◆ Assigned task ◆
Your task is to transcribe the records exactly, skipping every image.

**** Data in this exercise

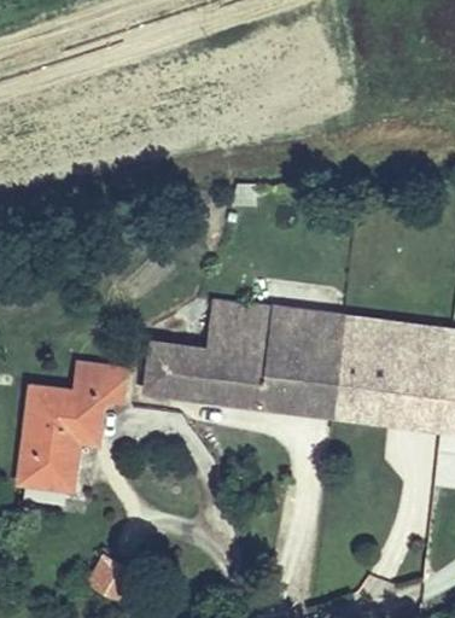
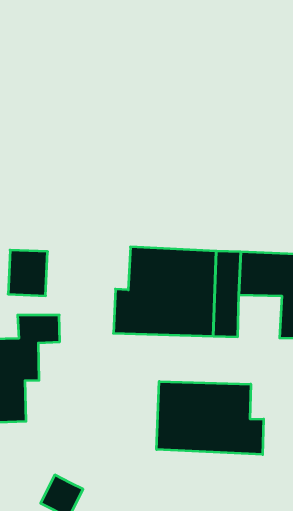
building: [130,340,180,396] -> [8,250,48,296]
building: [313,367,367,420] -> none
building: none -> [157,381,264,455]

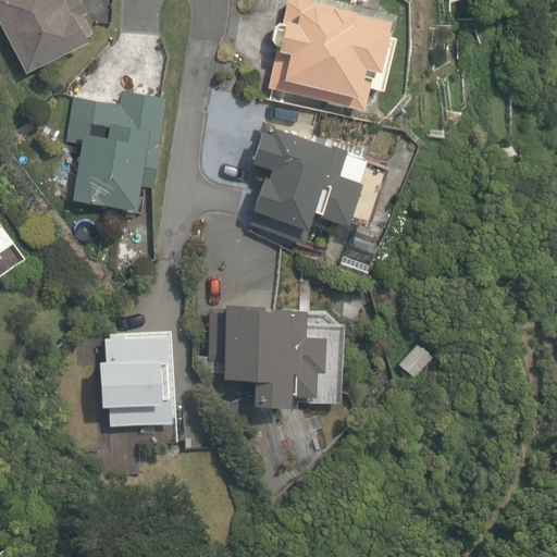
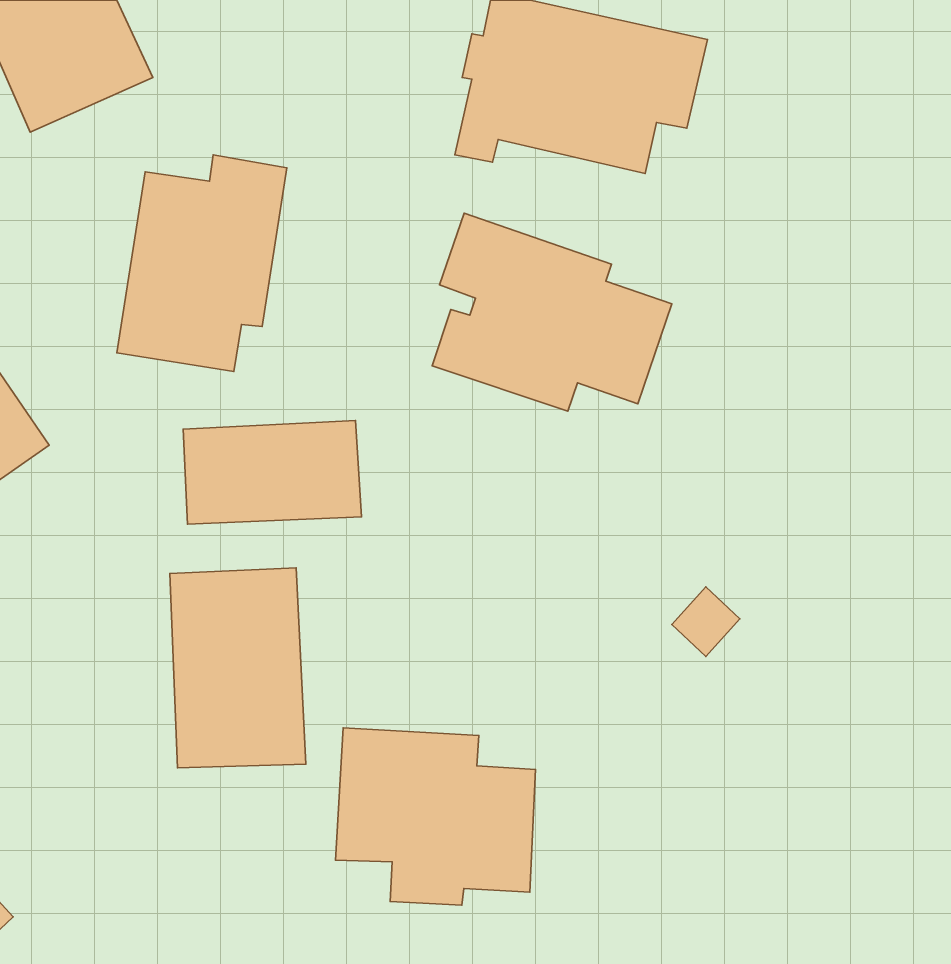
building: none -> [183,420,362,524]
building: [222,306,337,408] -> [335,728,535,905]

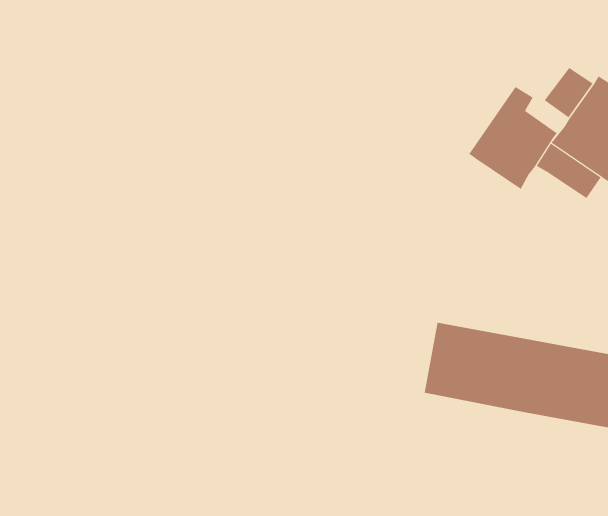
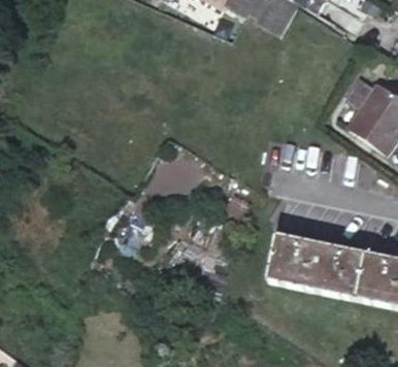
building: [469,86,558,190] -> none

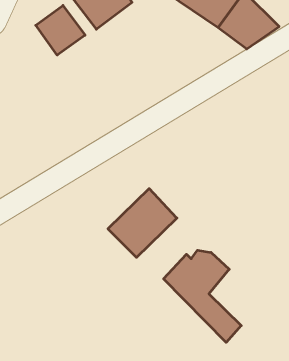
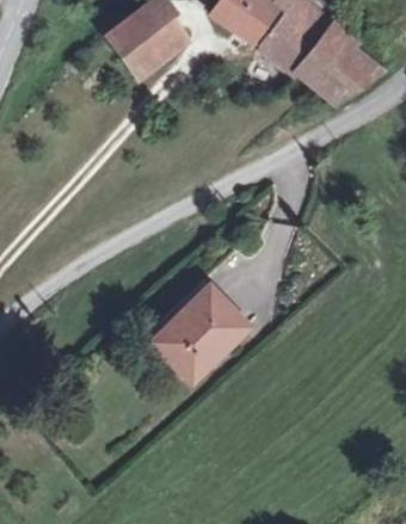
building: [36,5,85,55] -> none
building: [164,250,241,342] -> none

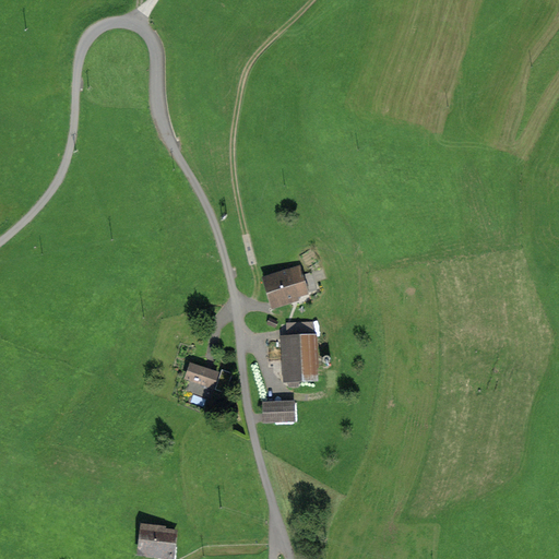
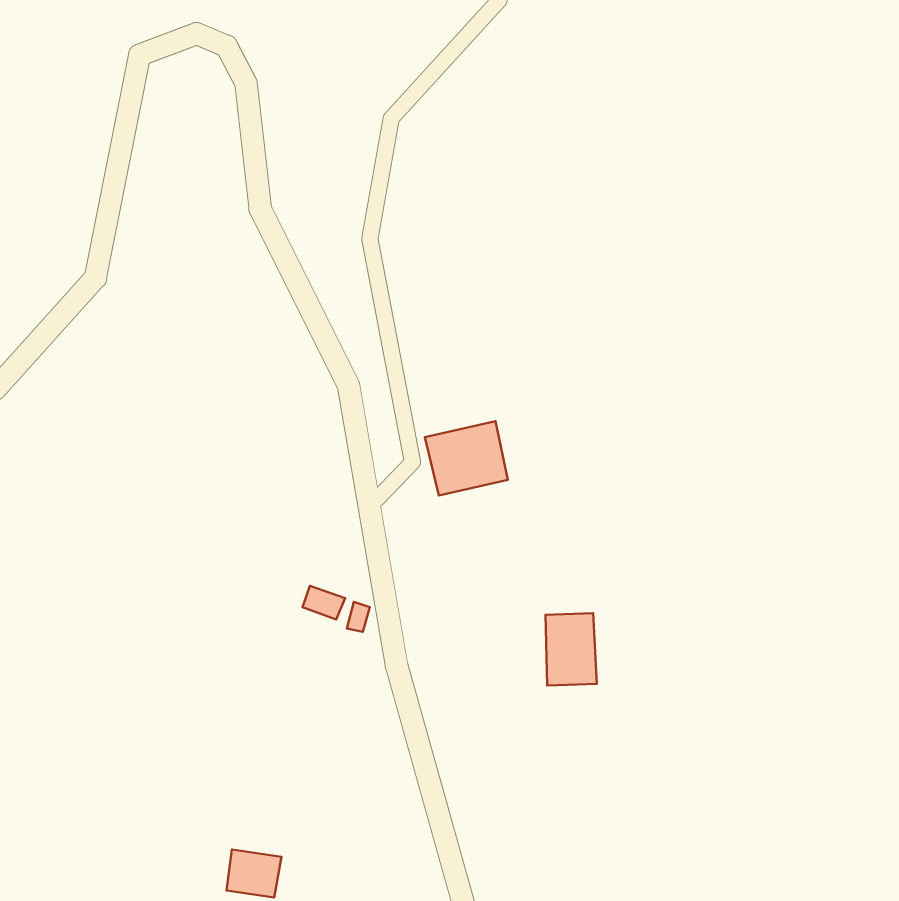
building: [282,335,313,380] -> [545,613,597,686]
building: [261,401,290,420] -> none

********

◆ Written solution ◆
building: [130,340,180,396] -> [8,250,48,296]
building: [313,367,367,420] -> none
building: none -> [157,381,264,455]

building: none -> [183,420,362,524]
building: [222,306,337,408] -> [335,728,535,905]

building: [469,86,558,190] -> none

building: [36,5,85,55] -> none
building: [164,250,241,342] -> none

building: [282,335,313,380] -> [545,613,597,686]
building: [261,401,290,420] -> none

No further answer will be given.